**Task item**:
Copy every line from the data below in which the string "brown" can be found.

**Supplied information**:
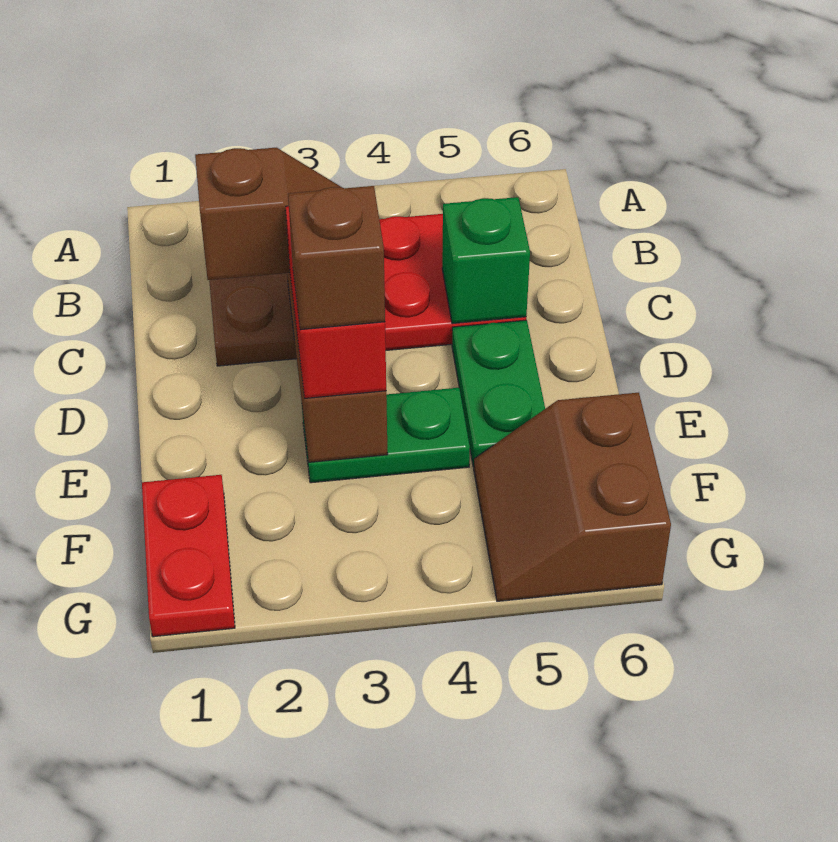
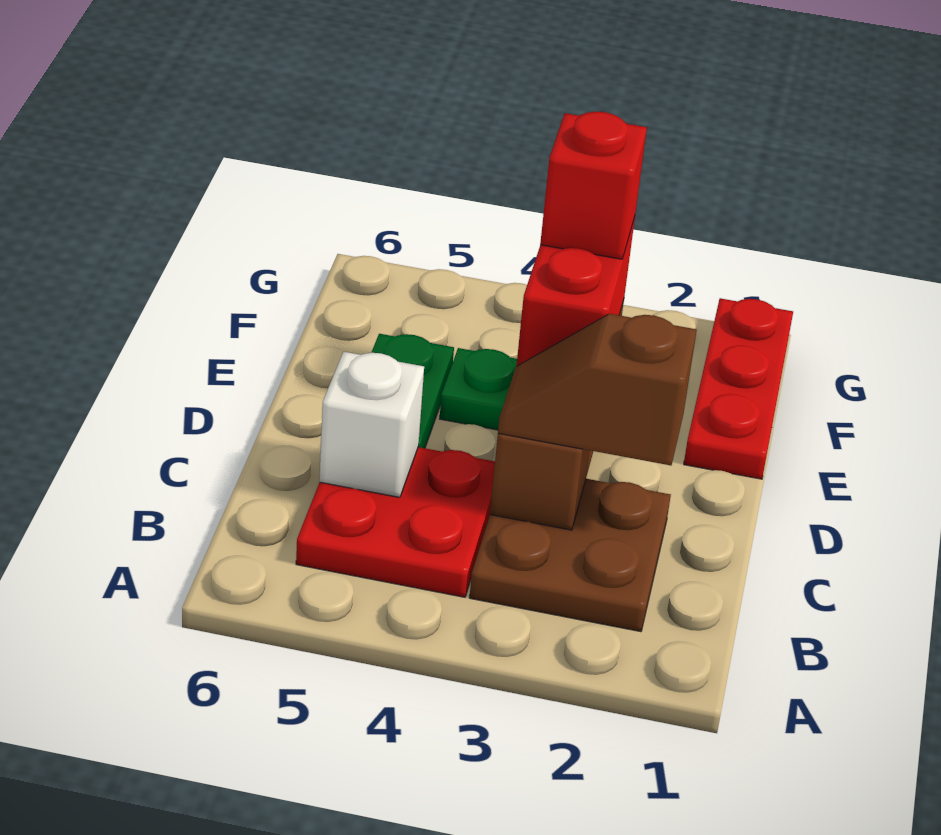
green brick C5 level 2 -> white brick C5 level 2
brown brick E3 level 4 -> red brick E3 level 4
red plate F1:G1 level 1 -> red plate E1:G1 level 1
brown slope F5:G6 level 1 top 6 -> none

**Solution to the problem**:
brown brick E3 level 4 -> red brick E3 level 4
brown slope F5:G6 level 1 top 6 -> none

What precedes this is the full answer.